Task statement
Reproduce word for word the lines between those holding "C3: 330uF (3V3, GND) -> 15uF (3V3, GND)" and "SW3: switch (GND, W8) -> none", inclusive, and nothing else from the data below.

Material for this task
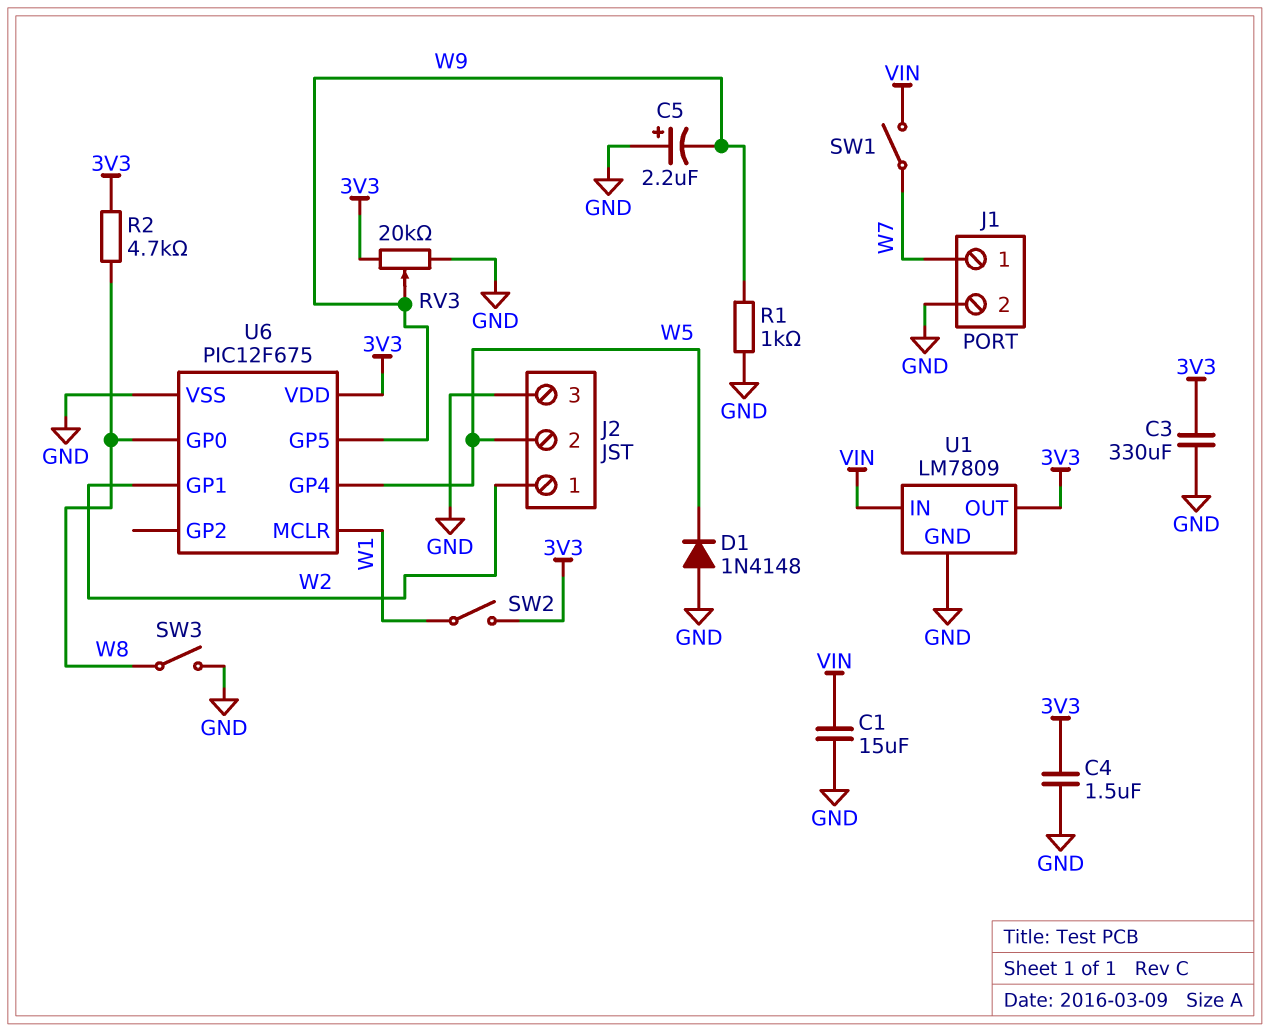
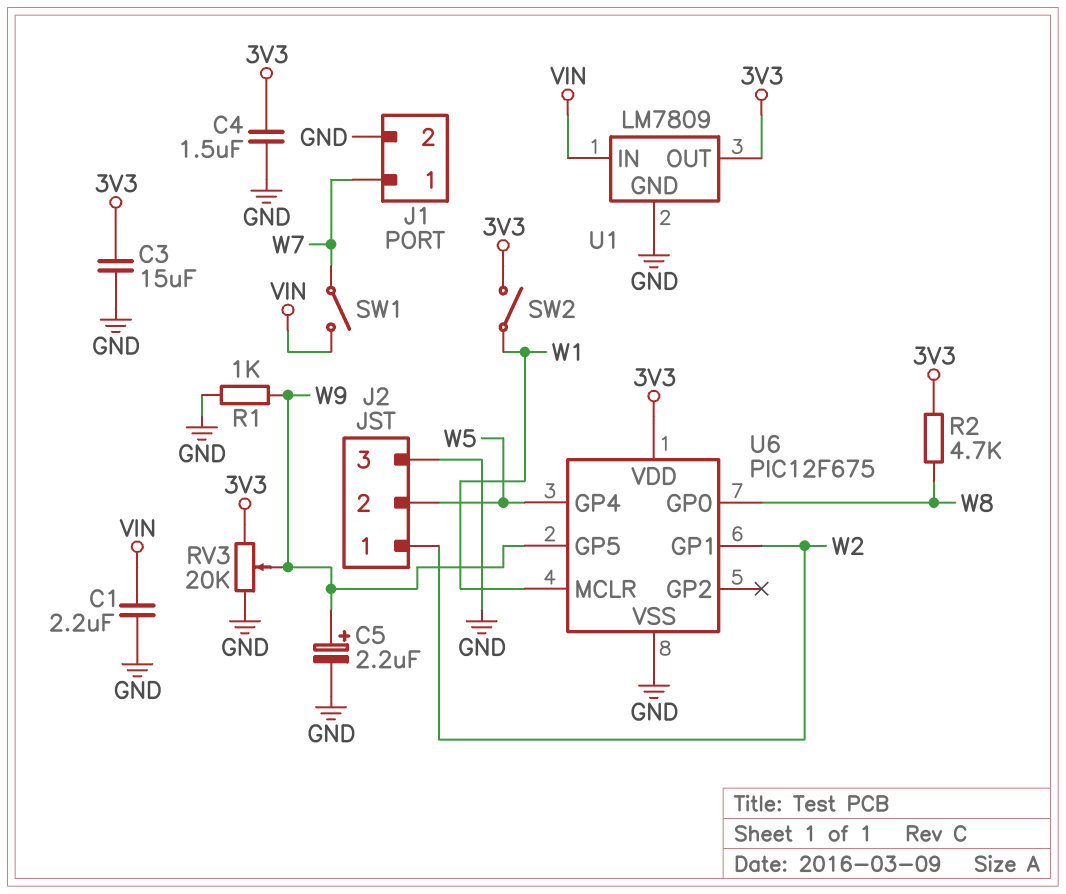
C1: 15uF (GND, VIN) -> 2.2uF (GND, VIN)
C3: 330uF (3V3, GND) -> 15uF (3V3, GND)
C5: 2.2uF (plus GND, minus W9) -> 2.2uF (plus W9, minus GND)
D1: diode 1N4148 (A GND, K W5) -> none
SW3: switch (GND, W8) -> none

==

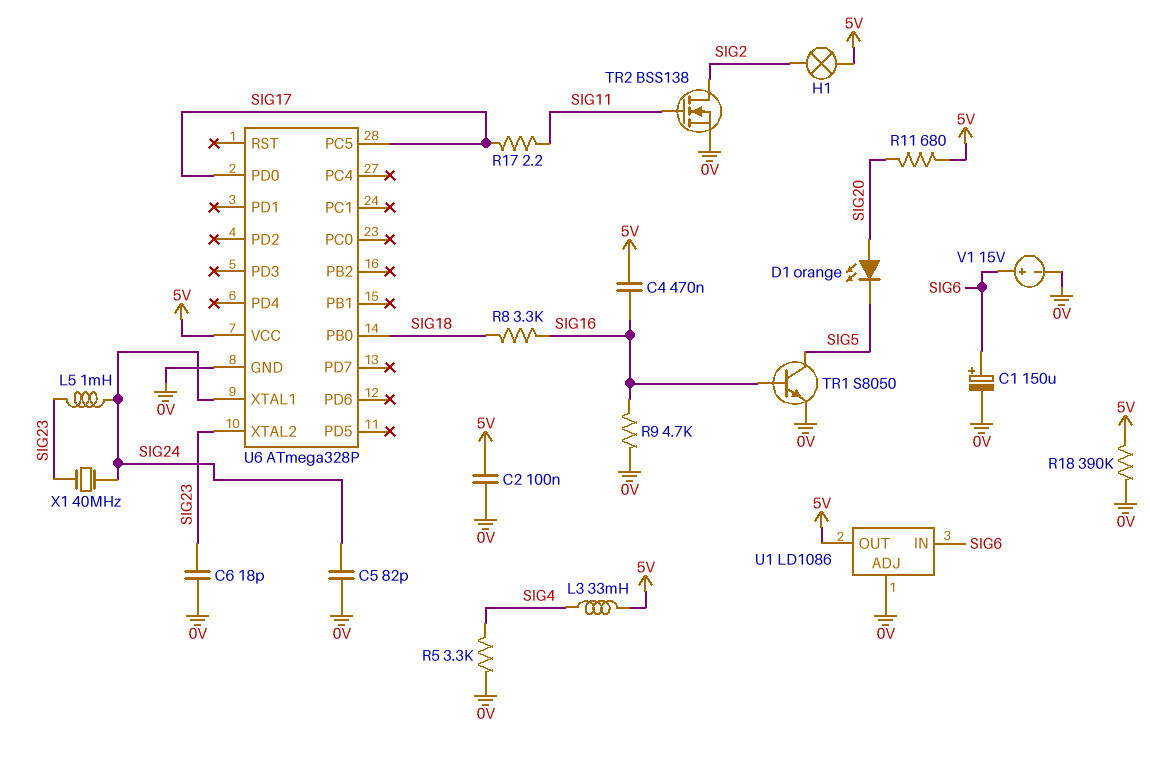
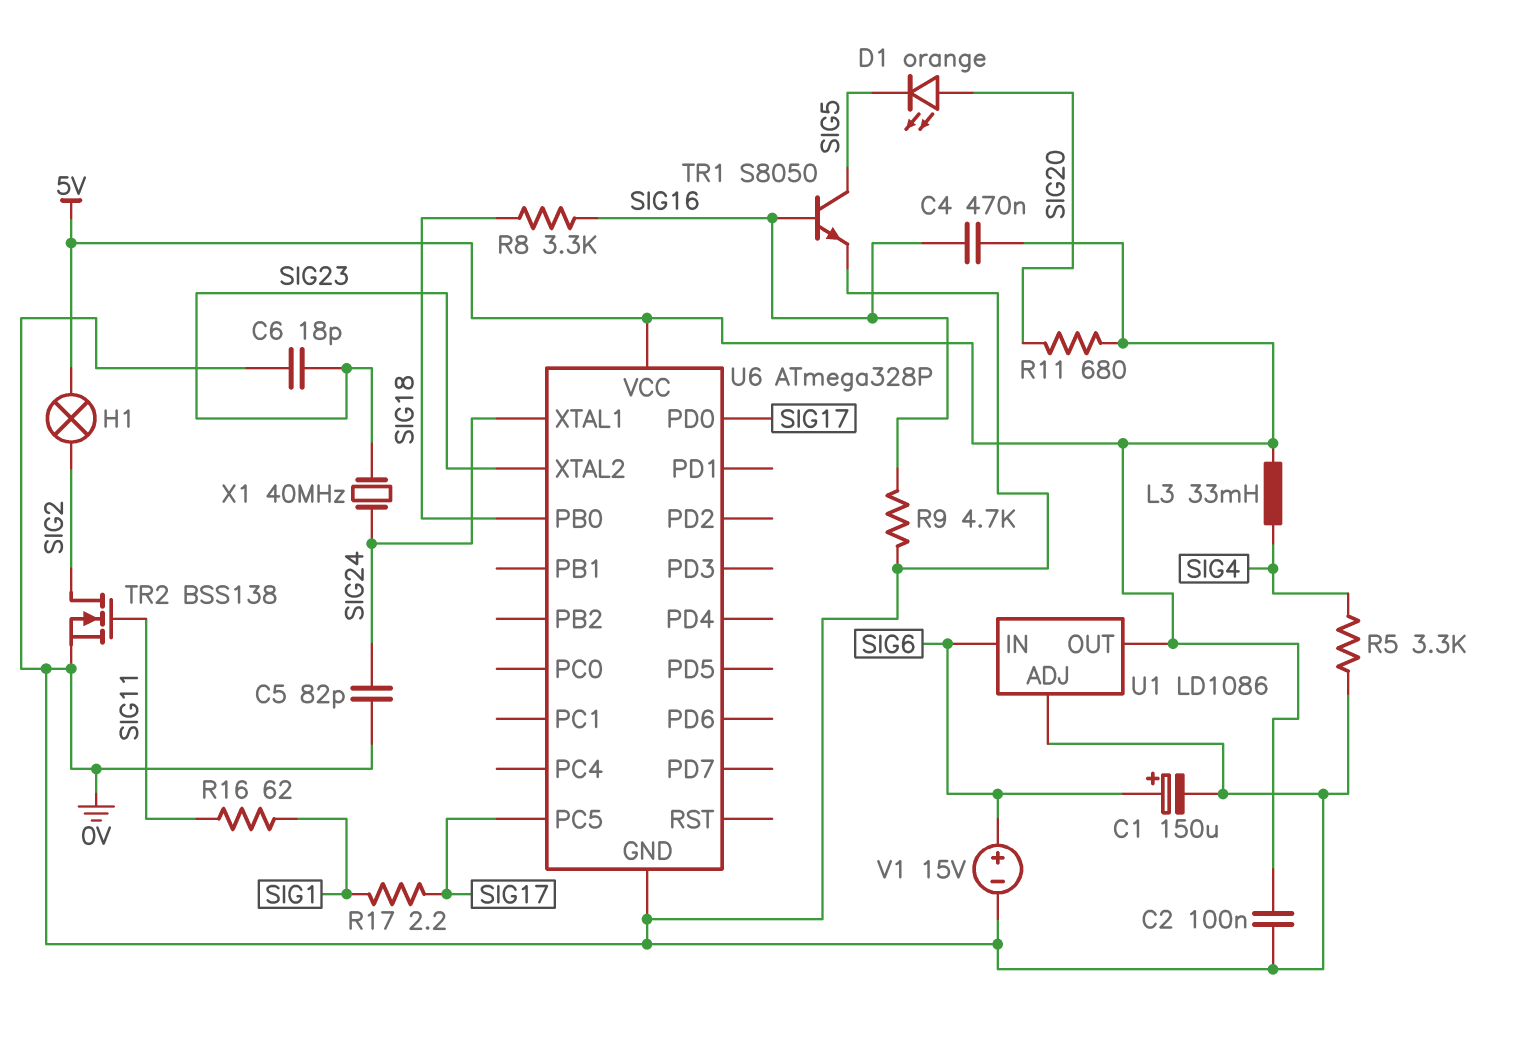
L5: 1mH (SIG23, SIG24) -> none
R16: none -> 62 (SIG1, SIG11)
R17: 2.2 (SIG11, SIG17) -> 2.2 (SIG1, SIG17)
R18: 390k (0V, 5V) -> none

Written solution
C3: 330uF (3V3, GND) -> 15uF (3V3, GND)
C5: 2.2uF (plus GND, minus W9) -> 2.2uF (plus W9, minus GND)
D1: diode 1N4148 (A GND, K W5) -> none
SW3: switch (GND, W8) -> none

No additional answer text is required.